• _ASSIGNMENT_
An exact transcription is needed, starting with the line that contains "SW207: button (GND, N3) -> switch (GND, N3)" and ending with the last line of the records.

• _Version difference data_
-- Opening Marker --

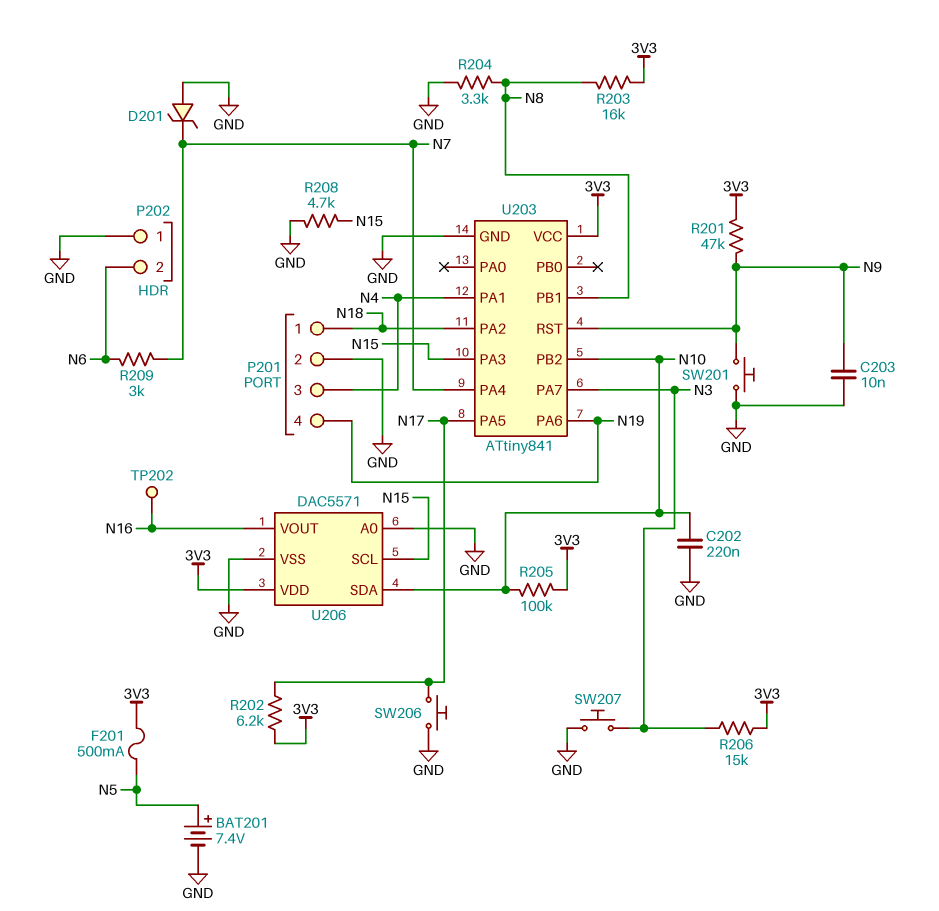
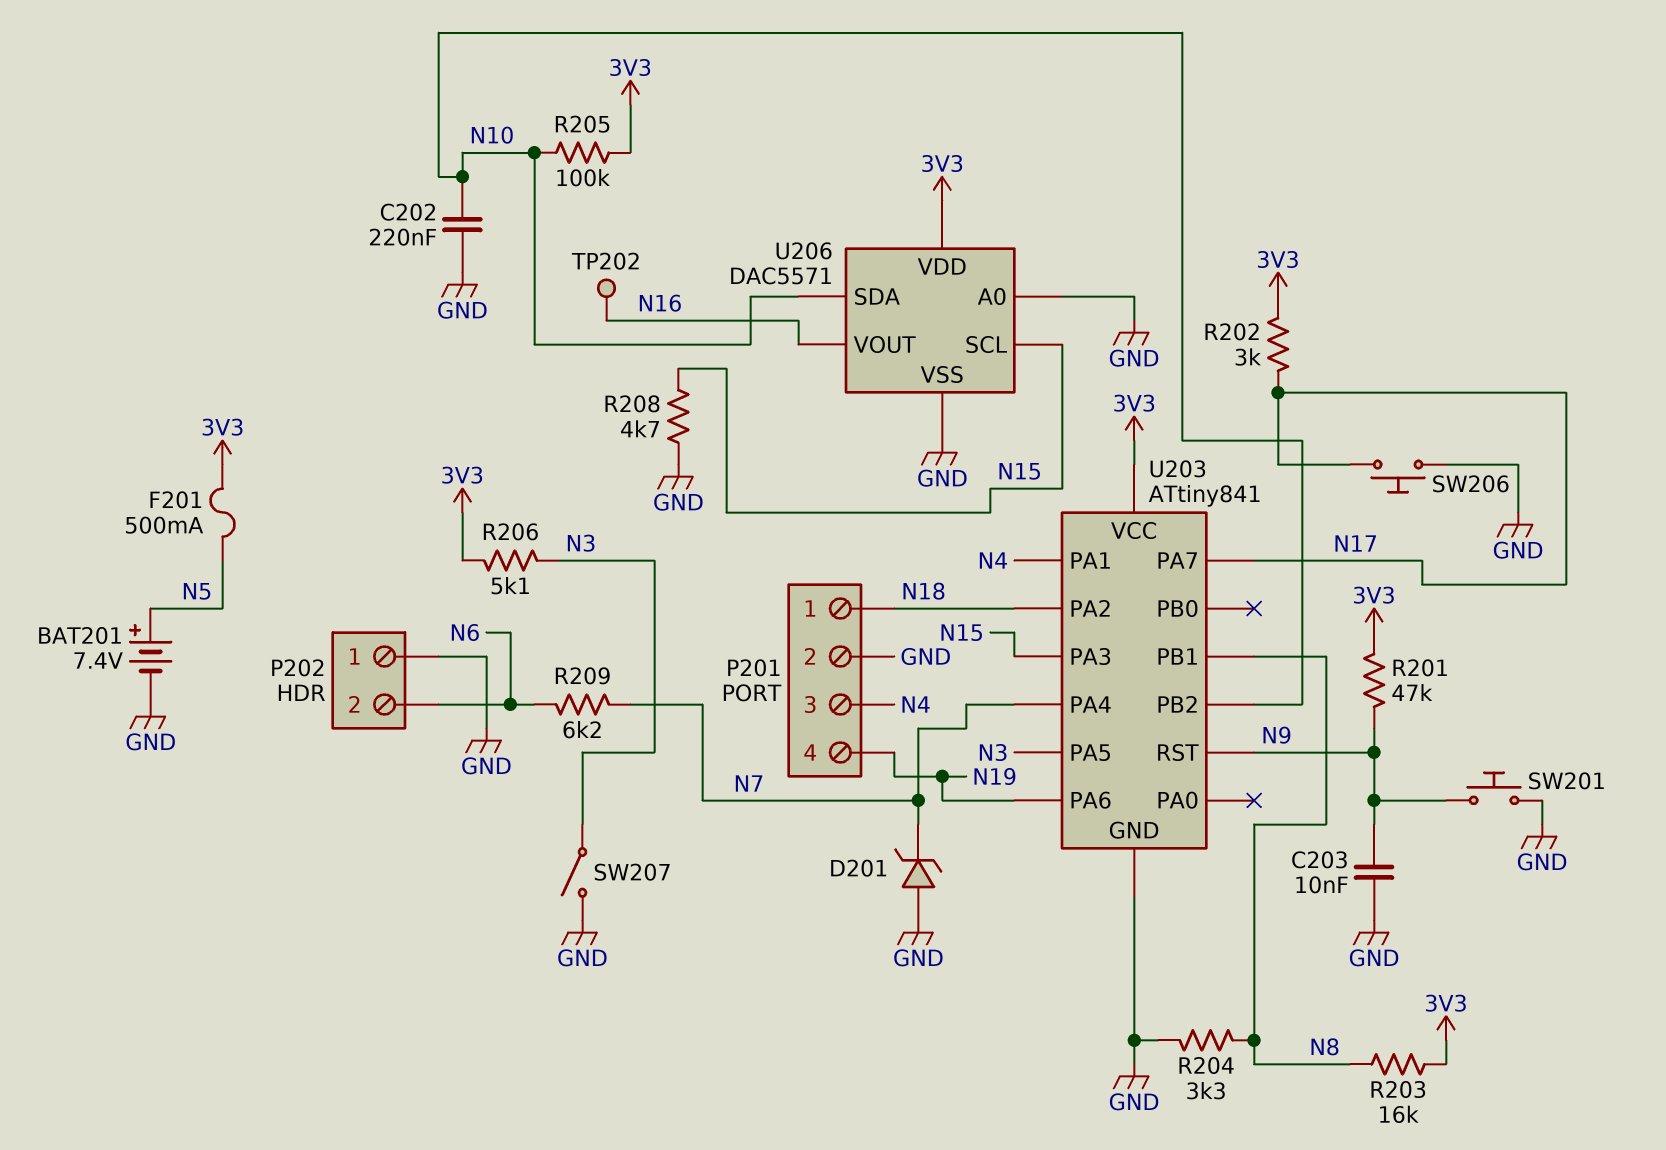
R202: 6.2k (3V3, N17) -> 3k (3V3, N17)
R206: 15k (3V3, N3) -> 5.1k (3V3, N3)
R209: 3k (N6, N7) -> 6.2k (N6, N7)
SW207: button (GND, N3) -> switch (GND, N3)
U203 pin PA5: N17 -> N3
U203 pin PA7: N3 -> N17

-- Closing Marker --

• _EXERCISE RESULT_
SW207: button (GND, N3) -> switch (GND, N3)
U203 pin PA5: N17 -> N3
U203 pin PA7: N3 -> N17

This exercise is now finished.